● Records provided:
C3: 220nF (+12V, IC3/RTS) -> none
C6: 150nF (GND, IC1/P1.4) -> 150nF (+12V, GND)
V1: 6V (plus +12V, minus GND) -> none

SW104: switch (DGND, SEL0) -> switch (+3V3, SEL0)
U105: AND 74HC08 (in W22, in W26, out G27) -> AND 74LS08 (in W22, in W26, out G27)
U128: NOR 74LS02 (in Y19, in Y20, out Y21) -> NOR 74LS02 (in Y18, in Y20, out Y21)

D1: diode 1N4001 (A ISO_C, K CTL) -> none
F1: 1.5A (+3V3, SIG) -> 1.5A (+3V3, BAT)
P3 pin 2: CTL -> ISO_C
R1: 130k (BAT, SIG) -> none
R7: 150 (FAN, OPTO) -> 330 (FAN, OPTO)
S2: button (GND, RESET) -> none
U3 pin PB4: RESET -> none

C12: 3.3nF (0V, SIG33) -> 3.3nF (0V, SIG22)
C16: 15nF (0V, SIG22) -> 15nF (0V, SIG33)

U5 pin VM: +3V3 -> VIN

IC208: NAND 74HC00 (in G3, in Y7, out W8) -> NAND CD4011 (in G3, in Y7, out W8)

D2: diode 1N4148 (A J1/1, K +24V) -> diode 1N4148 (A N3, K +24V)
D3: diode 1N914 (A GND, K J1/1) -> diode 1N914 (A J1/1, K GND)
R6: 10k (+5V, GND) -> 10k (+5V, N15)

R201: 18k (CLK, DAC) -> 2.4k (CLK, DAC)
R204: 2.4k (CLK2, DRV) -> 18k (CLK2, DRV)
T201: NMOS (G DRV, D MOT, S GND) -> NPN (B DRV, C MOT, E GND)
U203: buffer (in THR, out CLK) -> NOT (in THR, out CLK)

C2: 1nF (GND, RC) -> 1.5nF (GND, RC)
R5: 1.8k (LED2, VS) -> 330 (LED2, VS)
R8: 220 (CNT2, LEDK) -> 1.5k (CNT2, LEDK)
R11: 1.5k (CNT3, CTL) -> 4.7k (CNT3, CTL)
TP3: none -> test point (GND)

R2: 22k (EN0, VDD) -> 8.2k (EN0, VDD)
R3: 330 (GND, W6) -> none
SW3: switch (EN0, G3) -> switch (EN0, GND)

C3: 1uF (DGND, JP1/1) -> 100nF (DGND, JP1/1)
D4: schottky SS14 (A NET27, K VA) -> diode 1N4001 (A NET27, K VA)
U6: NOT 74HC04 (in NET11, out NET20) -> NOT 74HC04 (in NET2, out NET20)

● Task goal: In the records above, locate each line with the word "RESET". Copy all such lines.

● Problem solution:
S2: button (GND, RESET) -> none
U3 pin PB4: RESET -> none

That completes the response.